=== Task statement ===
From the entries that follow, reproduce exactly and only the lines from the line with "IC4 pin SCL: IC3/GP5 -> W6" to the line with "R13: 1.1k (+3V3, COM) -> 1.1k (+3V3, IC3/GP5)", endpoints included.

..........

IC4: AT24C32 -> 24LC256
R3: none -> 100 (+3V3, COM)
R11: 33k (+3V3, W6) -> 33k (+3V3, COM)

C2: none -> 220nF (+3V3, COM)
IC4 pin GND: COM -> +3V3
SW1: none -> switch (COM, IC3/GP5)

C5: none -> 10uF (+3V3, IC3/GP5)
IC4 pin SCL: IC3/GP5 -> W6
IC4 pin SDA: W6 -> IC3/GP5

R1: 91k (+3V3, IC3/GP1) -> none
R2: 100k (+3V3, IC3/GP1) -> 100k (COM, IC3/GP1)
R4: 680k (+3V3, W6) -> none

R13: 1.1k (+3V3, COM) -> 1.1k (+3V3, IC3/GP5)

..........

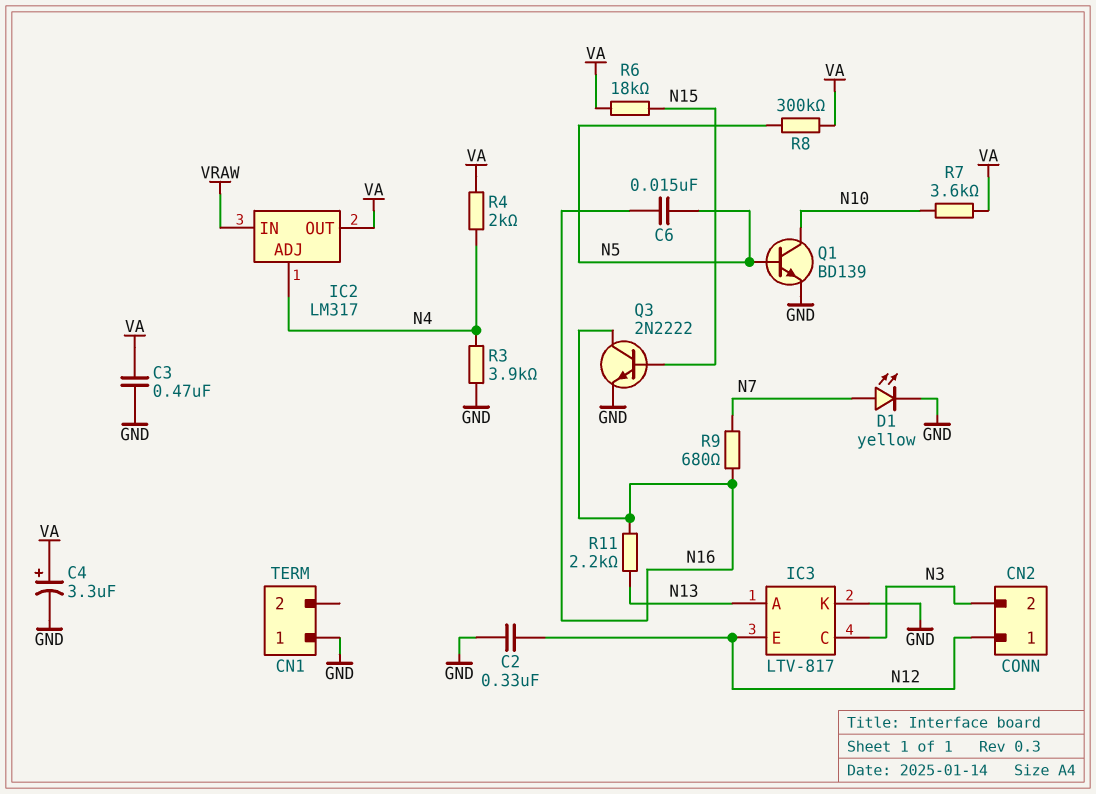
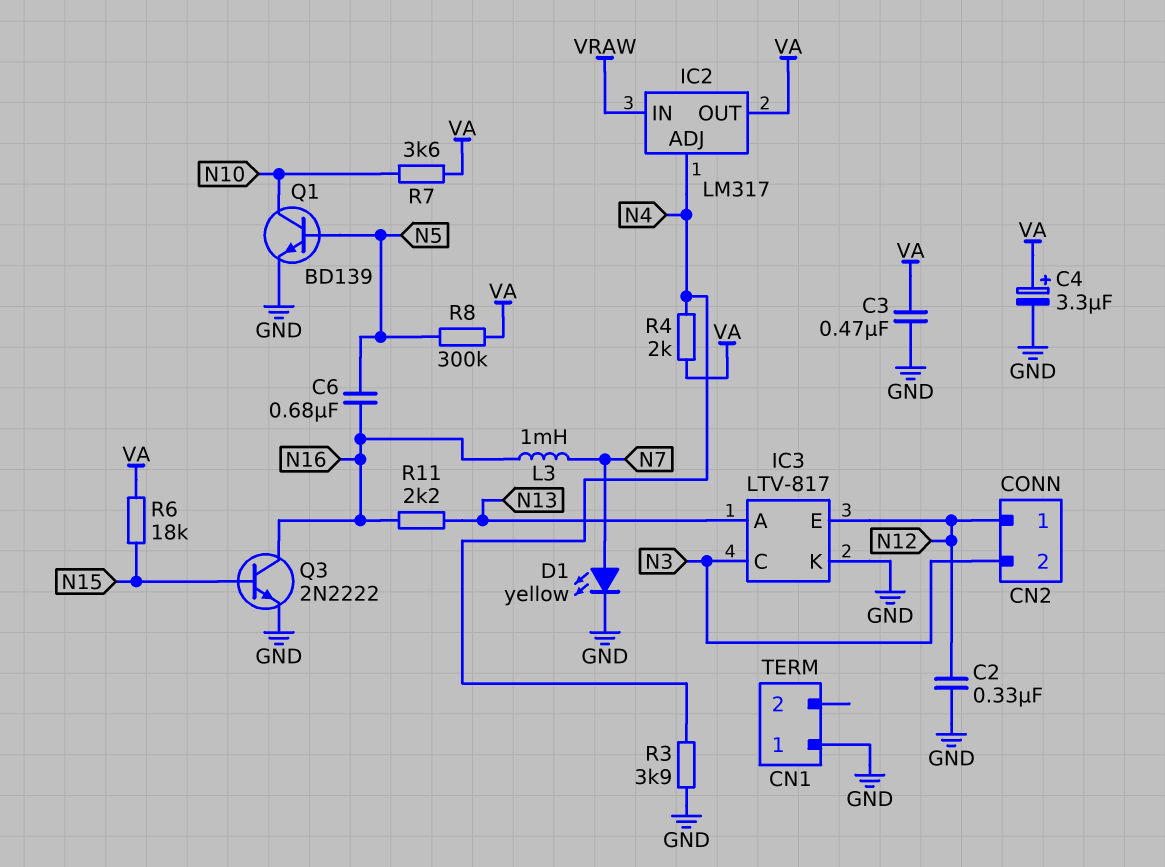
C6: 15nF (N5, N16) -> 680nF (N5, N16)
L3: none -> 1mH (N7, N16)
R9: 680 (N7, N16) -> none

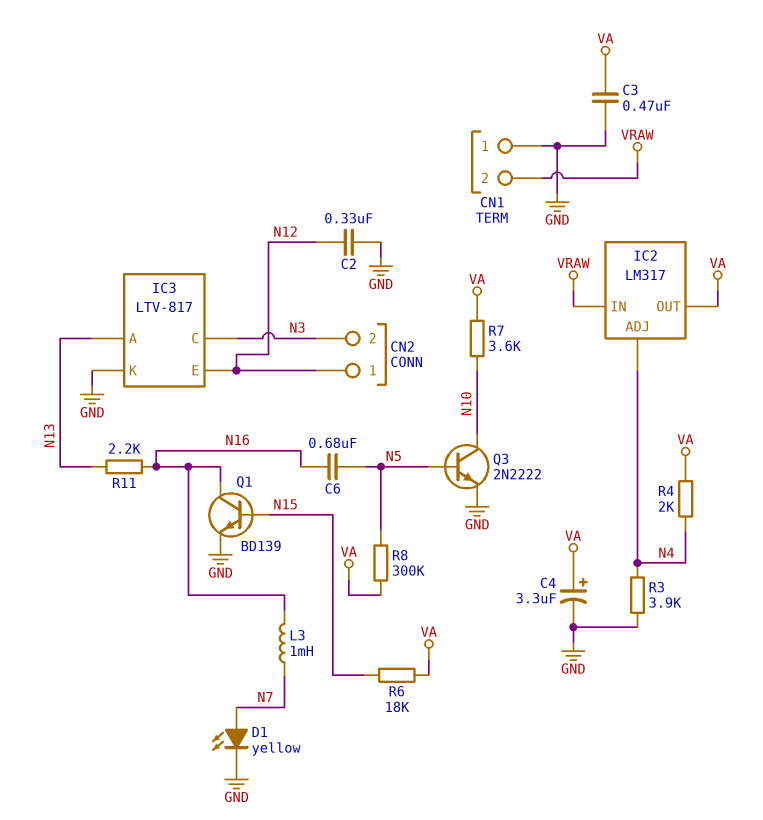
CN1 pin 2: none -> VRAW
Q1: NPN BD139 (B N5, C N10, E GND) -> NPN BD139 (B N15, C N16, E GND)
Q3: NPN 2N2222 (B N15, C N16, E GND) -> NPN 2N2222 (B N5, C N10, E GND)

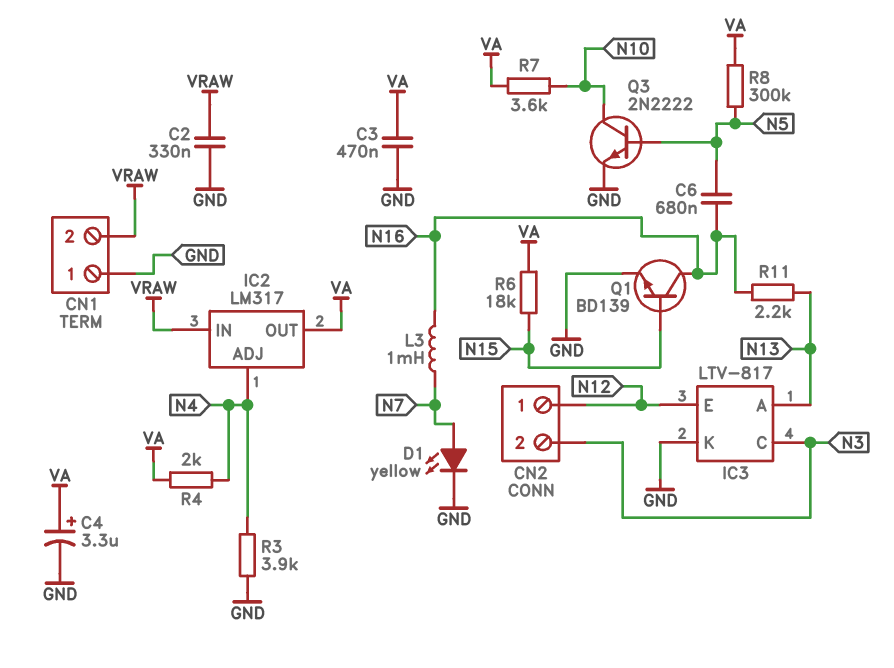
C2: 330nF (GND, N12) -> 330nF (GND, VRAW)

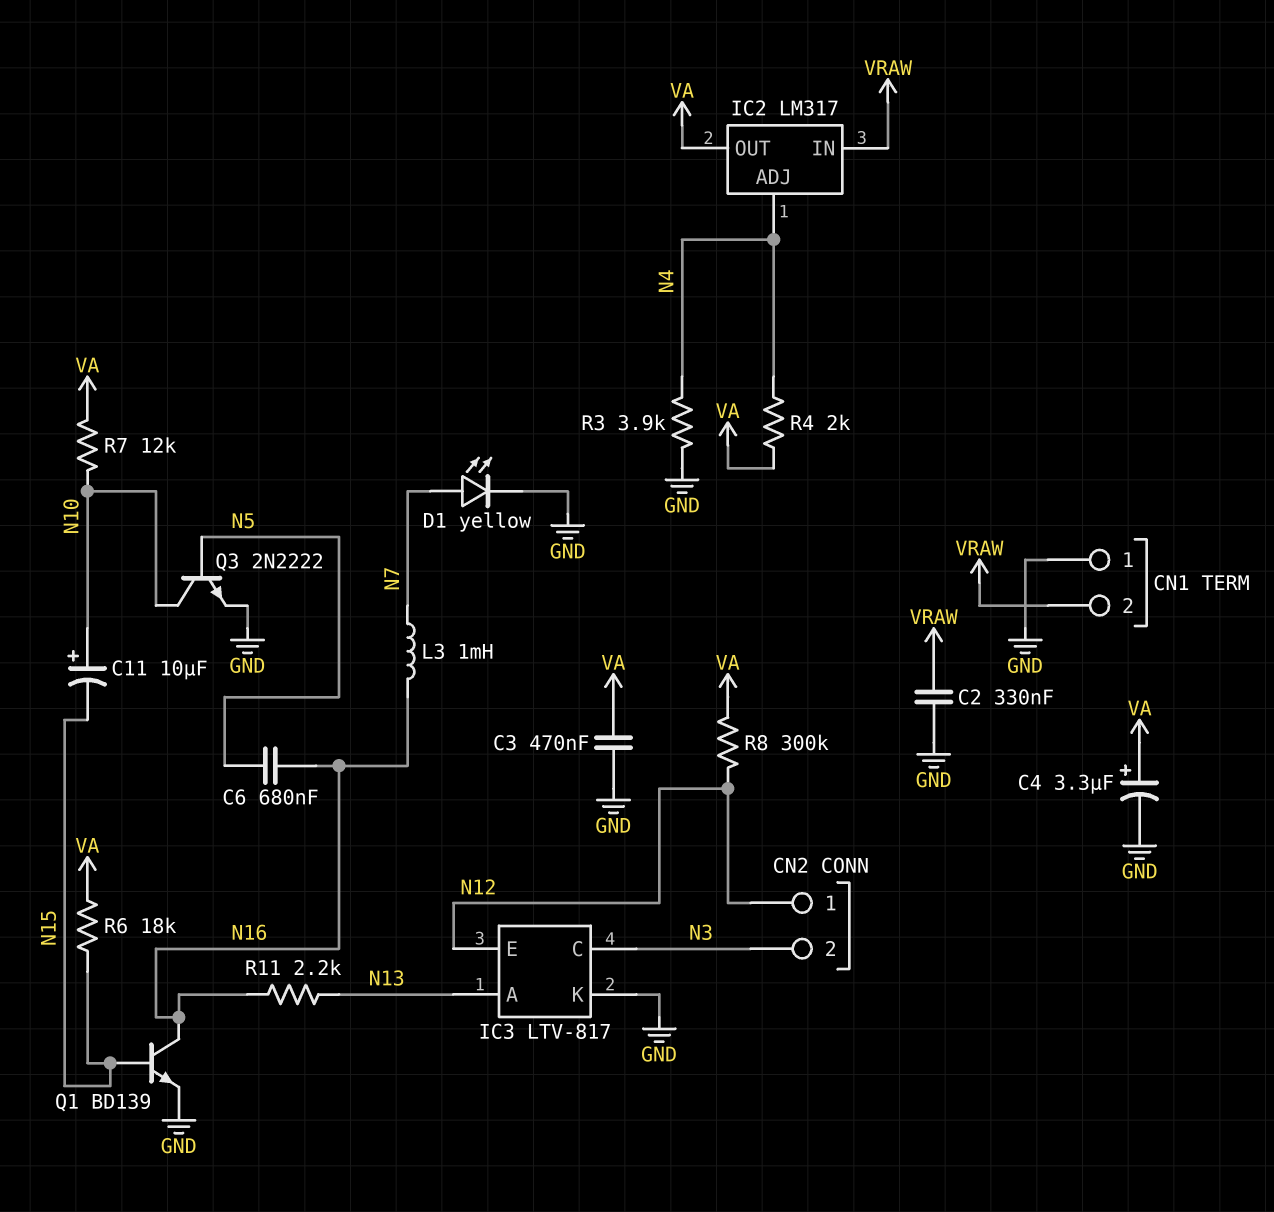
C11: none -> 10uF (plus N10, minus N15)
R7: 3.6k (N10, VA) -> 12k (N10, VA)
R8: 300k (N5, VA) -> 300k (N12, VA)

..........

=== Reply ===
IC4 pin SCL: IC3/GP5 -> W6
IC4 pin SDA: W6 -> IC3/GP5

R1: 91k (+3V3, IC3/GP1) -> none
R2: 100k (+3V3, IC3/GP1) -> 100k (COM, IC3/GP1)
R4: 680k (+3V3, W6) -> none

R13: 1.1k (+3V3, COM) -> 1.1k (+3V3, IC3/GP5)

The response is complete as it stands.